__Exercise objective__:
Make an exact copy, without pictures, of the lines below from the one containing "RY1 pin COIL-: GND -> W4" to the last line, both ends included.

Input data section start

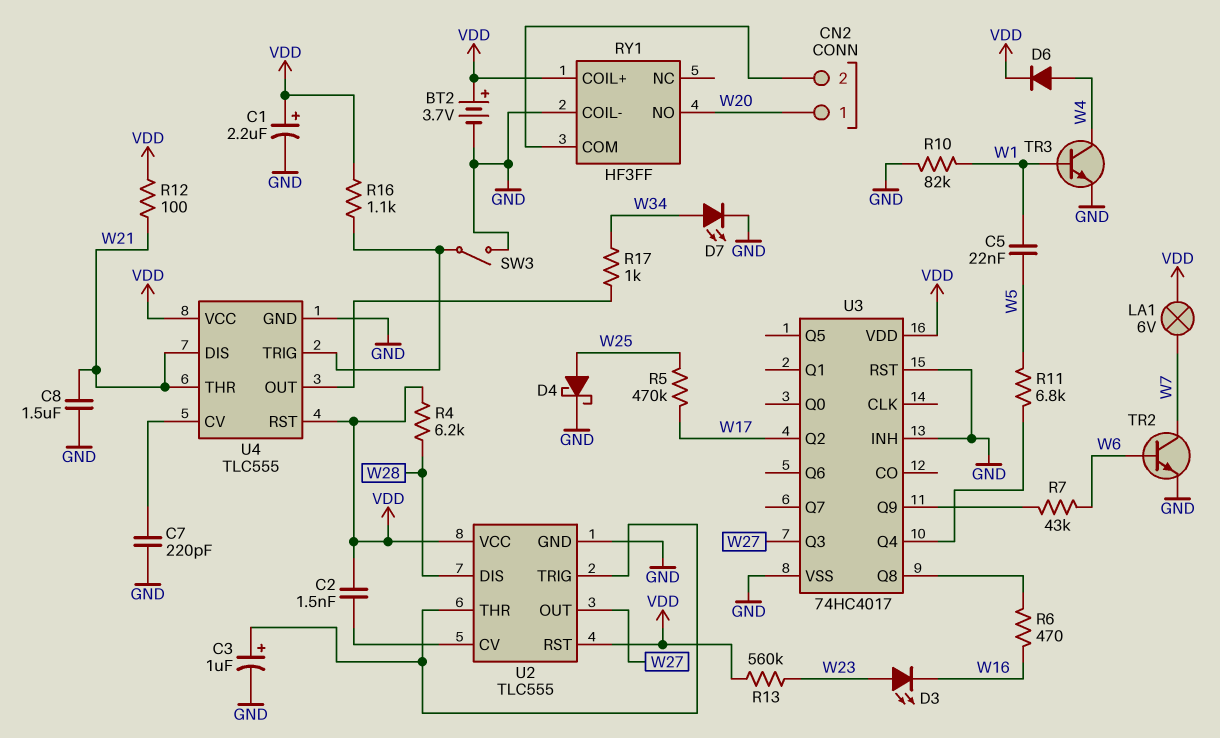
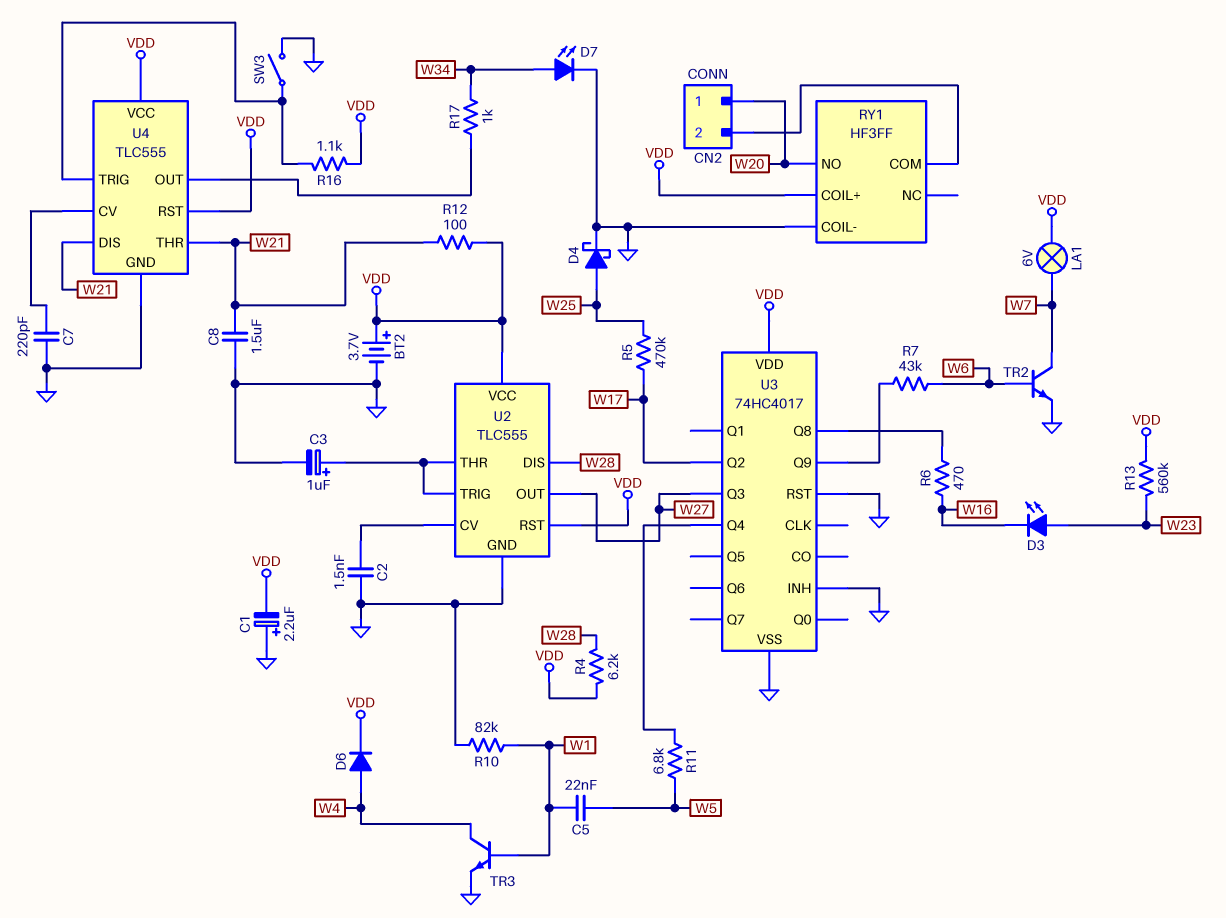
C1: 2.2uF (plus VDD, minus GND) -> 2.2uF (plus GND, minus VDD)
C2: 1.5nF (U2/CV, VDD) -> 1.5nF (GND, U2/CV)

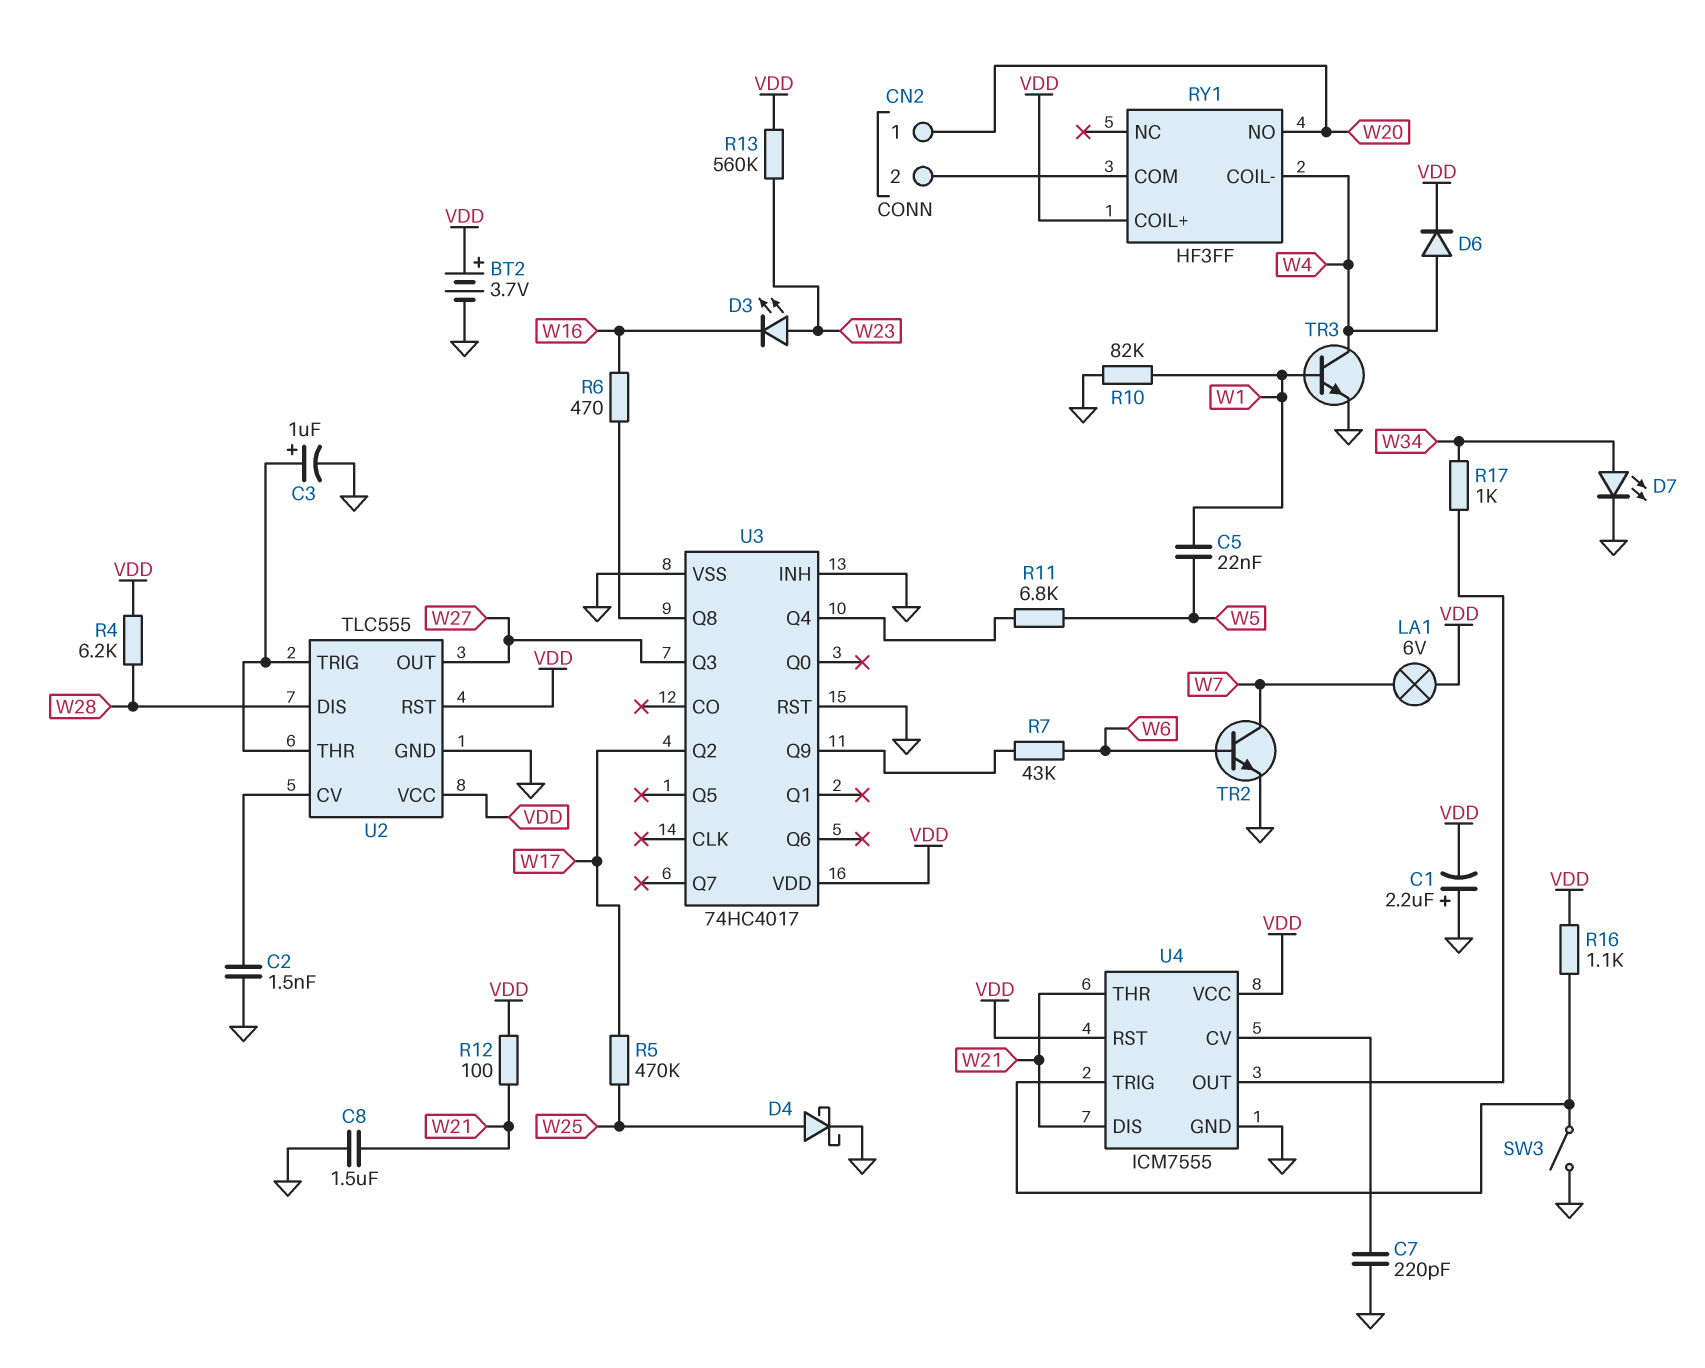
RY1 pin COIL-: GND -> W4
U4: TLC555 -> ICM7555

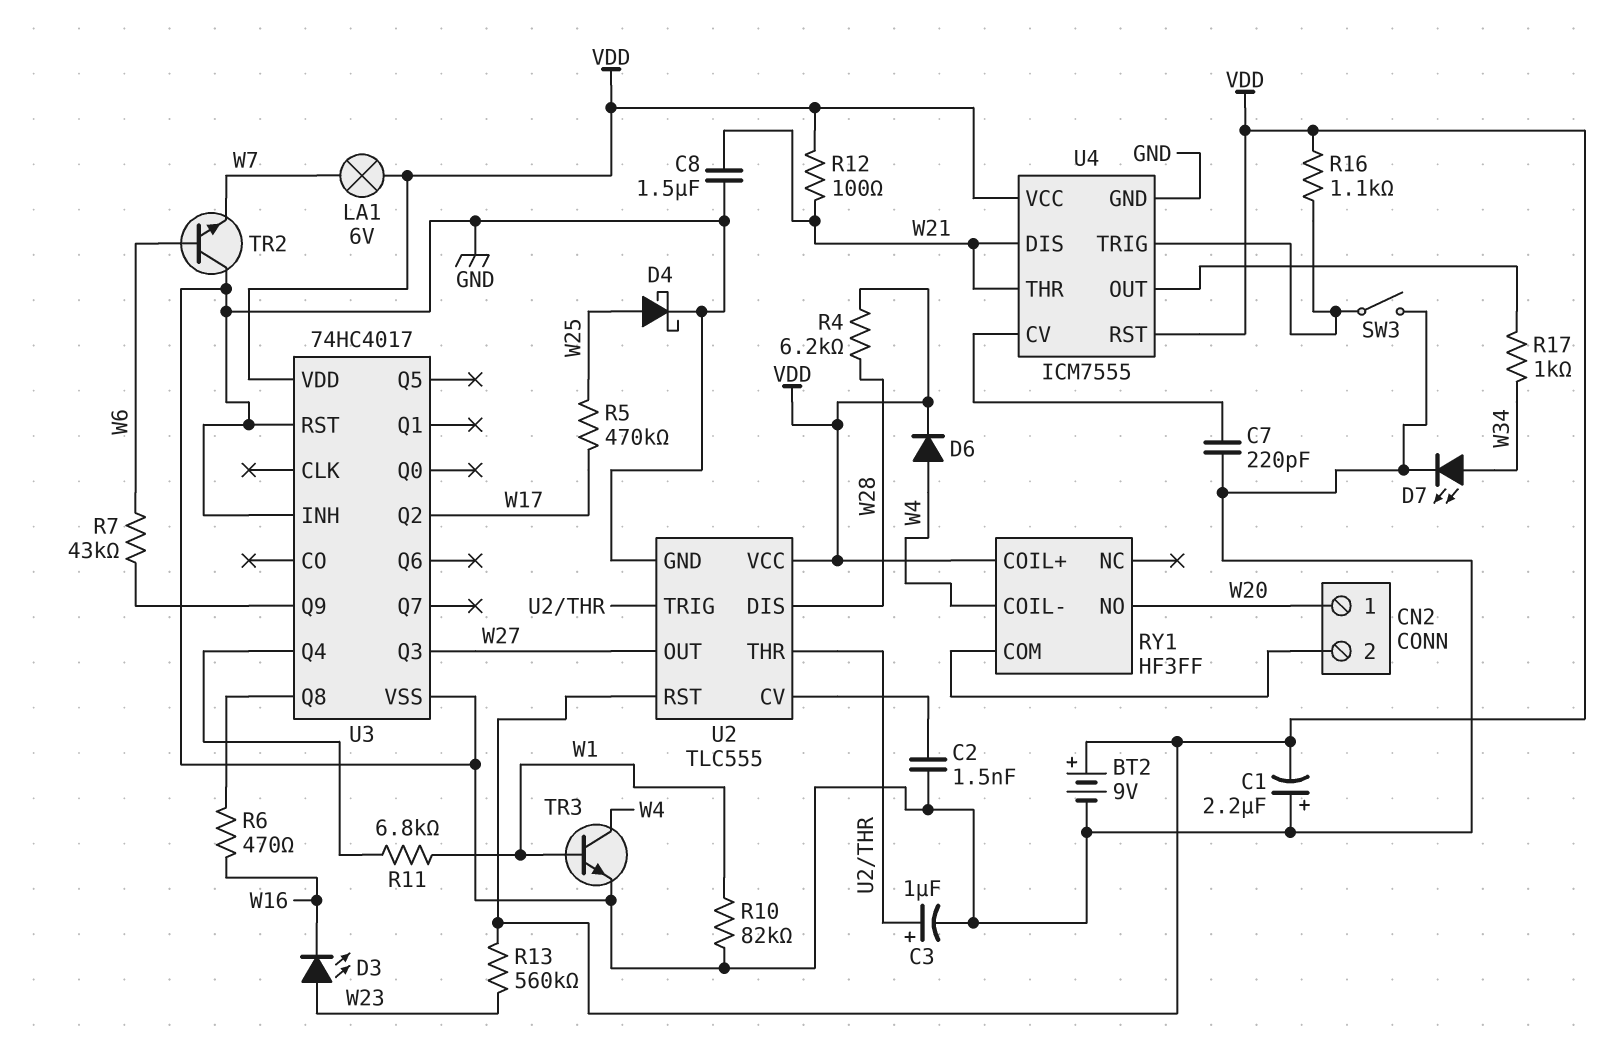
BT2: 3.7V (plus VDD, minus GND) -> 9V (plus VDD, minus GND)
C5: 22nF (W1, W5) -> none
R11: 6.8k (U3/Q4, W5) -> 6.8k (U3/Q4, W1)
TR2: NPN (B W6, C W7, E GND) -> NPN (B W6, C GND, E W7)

Input data section end

__Answer area__:
RY1 pin COIL-: GND -> W4
U4: TLC555 -> ICM7555

BT2: 3.7V (plus VDD, minus GND) -> 9V (plus VDD, minus GND)
C5: 22nF (W1, W5) -> none
R11: 6.8k (U3/Q4, W5) -> 6.8k (U3/Q4, W1)
TR2: NPN (B W6, C W7, E GND) -> NPN (B W6, C GND, E W7)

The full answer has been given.